◆ **RECORDED INFORMATION**:

....................

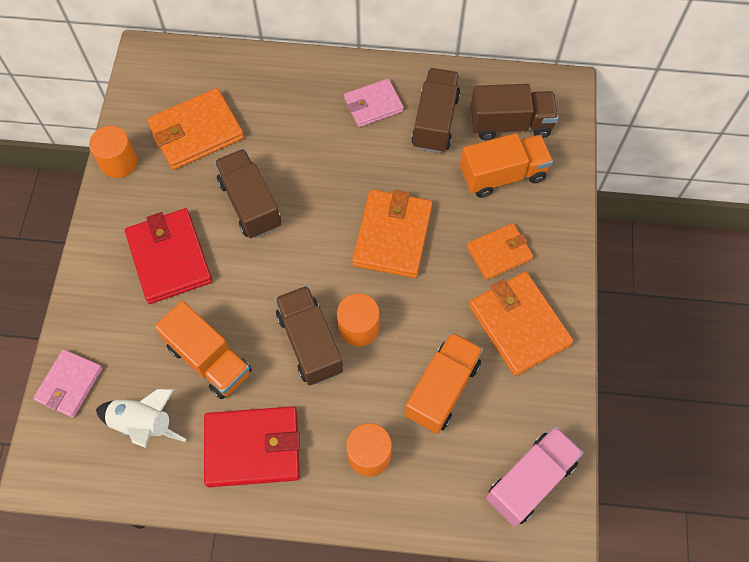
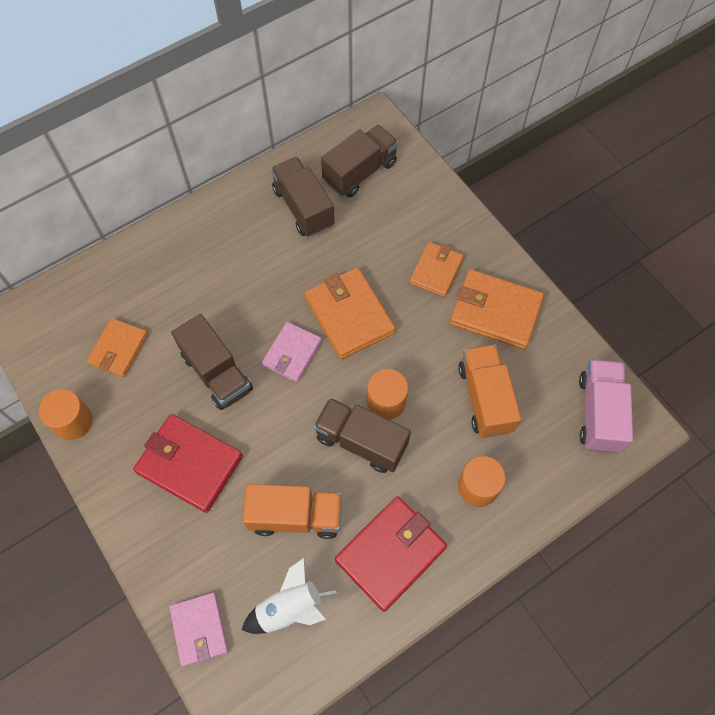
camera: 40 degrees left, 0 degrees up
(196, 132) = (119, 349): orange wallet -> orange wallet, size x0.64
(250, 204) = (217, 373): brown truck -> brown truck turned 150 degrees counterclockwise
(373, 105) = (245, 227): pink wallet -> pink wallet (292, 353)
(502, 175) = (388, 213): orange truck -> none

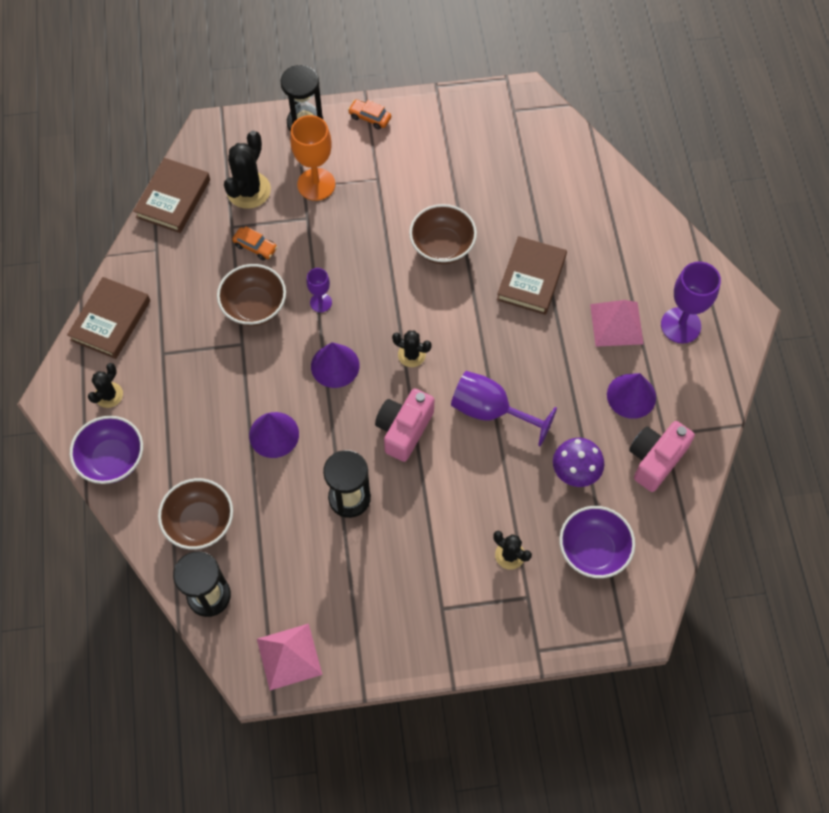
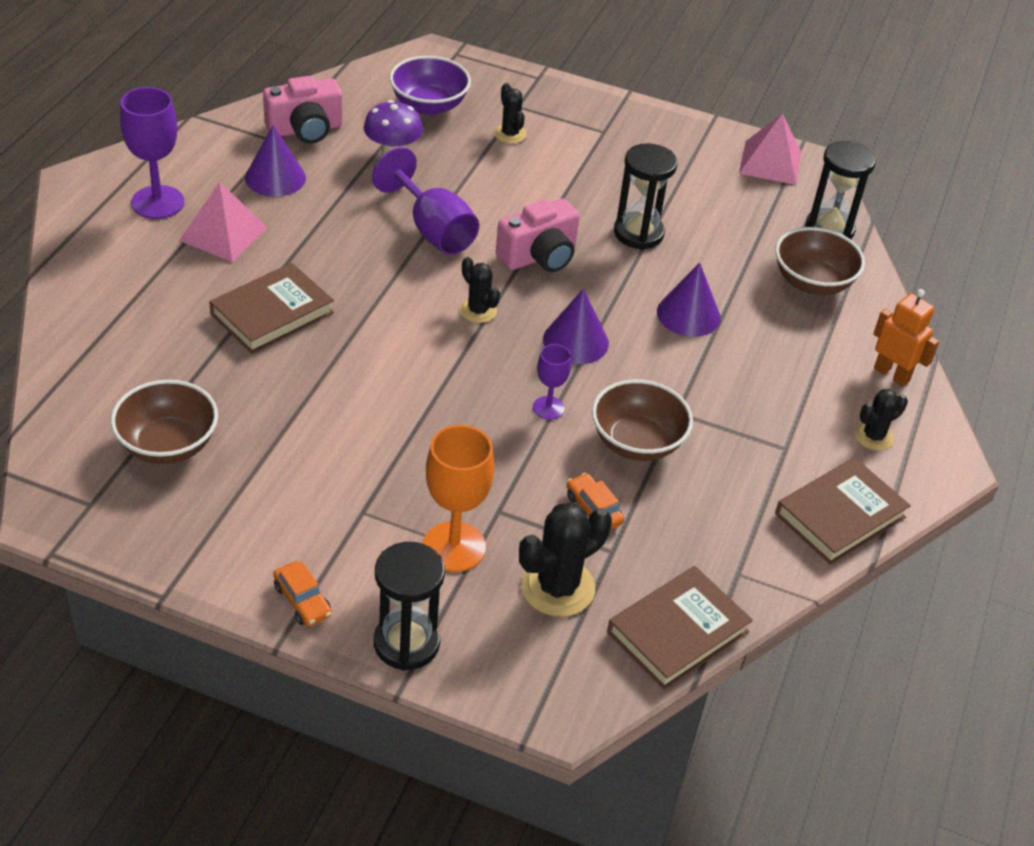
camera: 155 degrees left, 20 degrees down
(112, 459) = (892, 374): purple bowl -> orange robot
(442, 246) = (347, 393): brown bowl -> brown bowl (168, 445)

....................

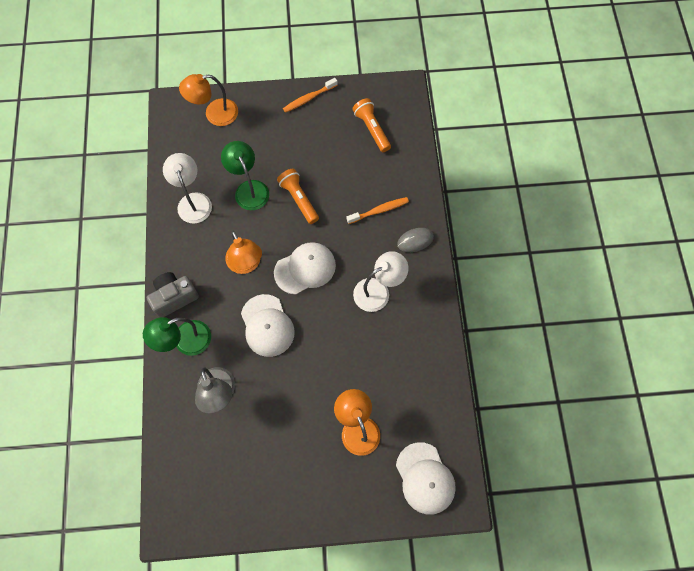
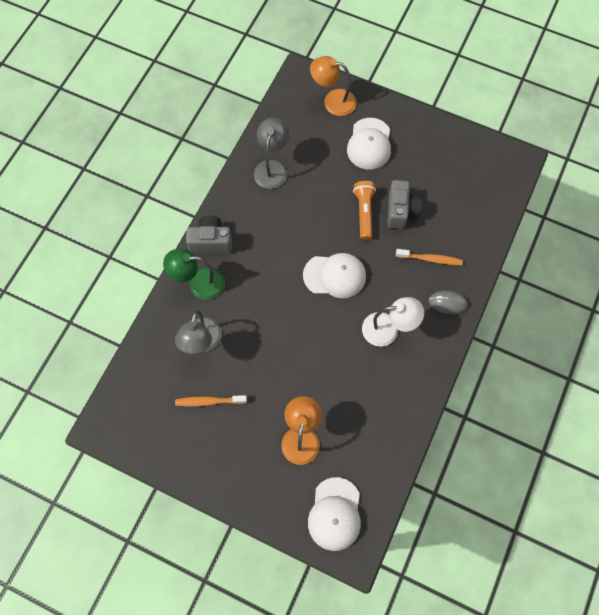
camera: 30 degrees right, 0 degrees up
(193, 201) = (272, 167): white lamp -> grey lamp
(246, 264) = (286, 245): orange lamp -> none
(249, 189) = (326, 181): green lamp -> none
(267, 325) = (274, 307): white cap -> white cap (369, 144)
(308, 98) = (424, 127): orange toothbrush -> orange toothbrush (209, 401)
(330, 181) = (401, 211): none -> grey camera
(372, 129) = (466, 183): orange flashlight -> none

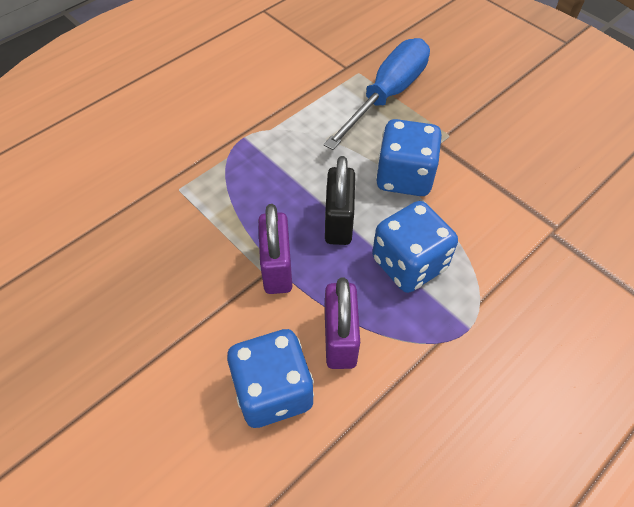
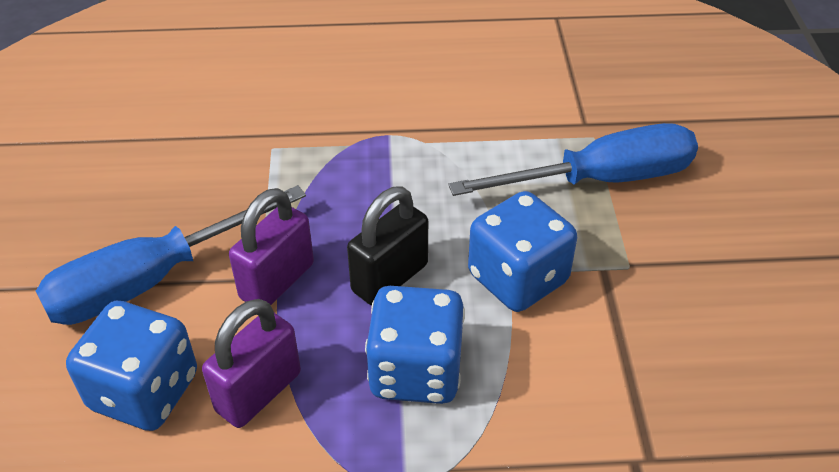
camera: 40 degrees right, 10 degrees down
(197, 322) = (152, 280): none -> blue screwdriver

....................

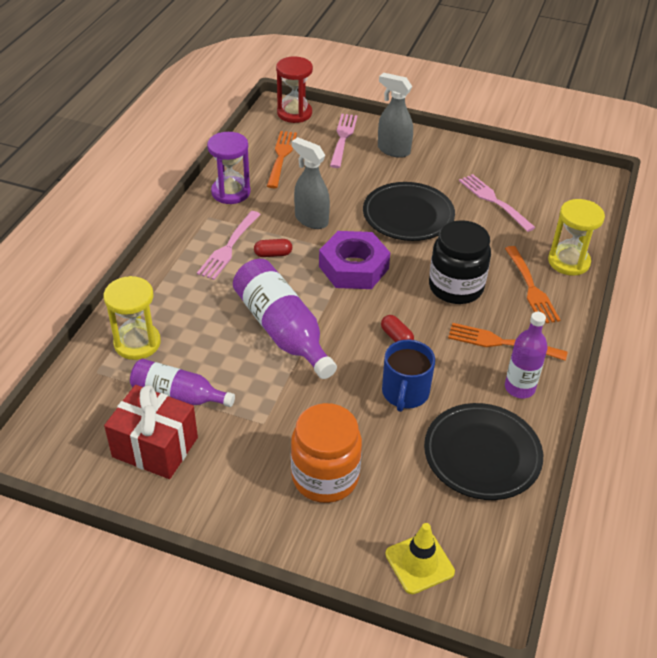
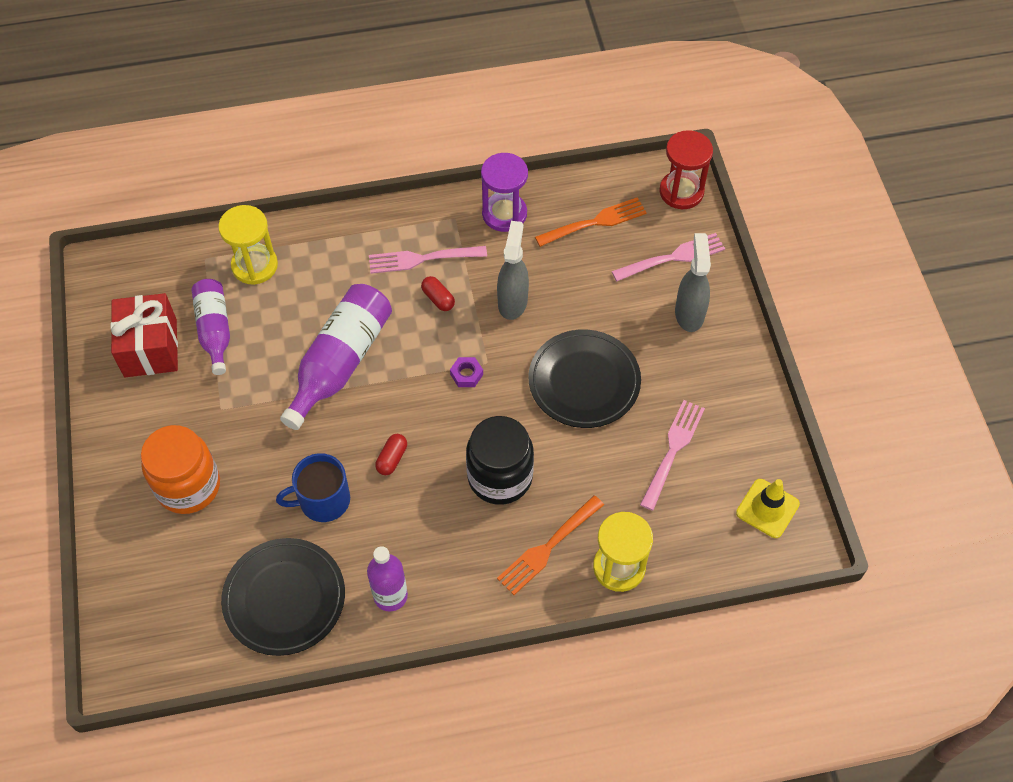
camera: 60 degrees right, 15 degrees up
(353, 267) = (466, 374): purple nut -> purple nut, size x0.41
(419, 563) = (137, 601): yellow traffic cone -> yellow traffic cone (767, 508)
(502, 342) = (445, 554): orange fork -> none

....................

◆ **WORK TASK**:
In the material above, which lines fall between the one holding "camera: 40 degrees left, 0 degrees up" and the one holding "(442, 246) = (347, 393): brown", inclusive? Print exactly those, with the pictures left out.

◆ **EXERCISE ANSWER**:
camera: 40 degrees left, 0 degrees up
(196, 132) = (119, 349): orange wallet -> orange wallet, size x0.64
(250, 204) = (217, 373): brown truck -> brown truck turned 150 degrees counterclockwise
(373, 105) = (245, 227): pink wallet -> pink wallet (292, 353)
(502, 175) = (388, 213): orange truck -> none

camera: 155 degrees left, 20 degrees down
(112, 459) = (892, 374): purple bowl -> orange robot
(442, 246) = (347, 393): brown bowl -> brown bowl (168, 445)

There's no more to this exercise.